**Data excerpt**

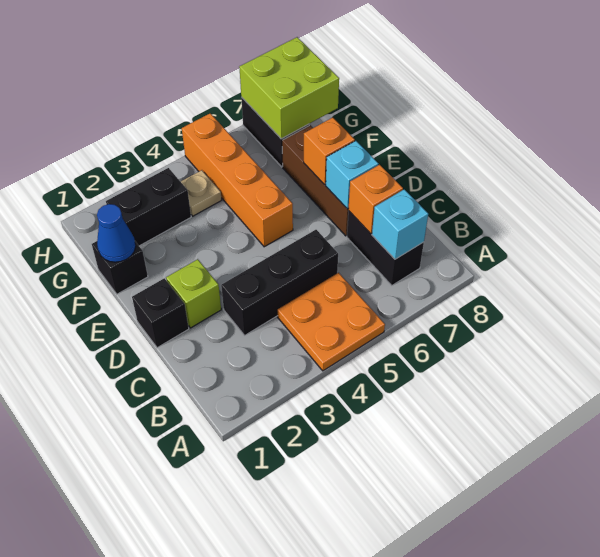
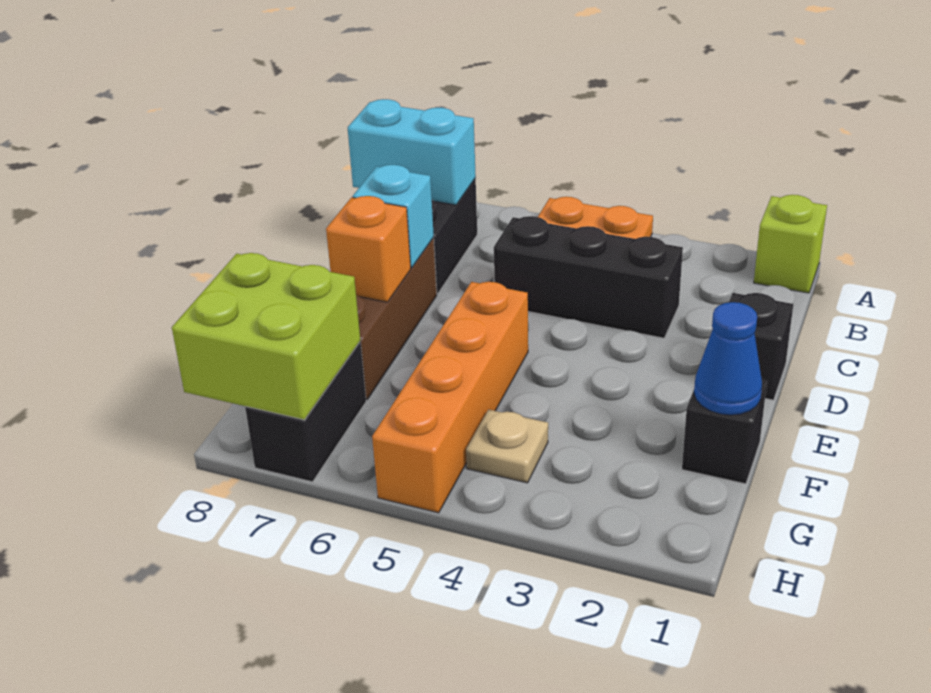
cyan brick B7 level 2 -> cyan brick B7:B8 level 2
orange brick C7 level 2 -> none
lime brick D2 level 1 -> lime brick A1 level 1
black brick G2:G3 level 1 -> none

**Your task**
Wherever the word "none" occurs in the data above, copy the line it sits in.

**Exercise result**
orange brick C7 level 2 -> none
black brick G2:G3 level 1 -> none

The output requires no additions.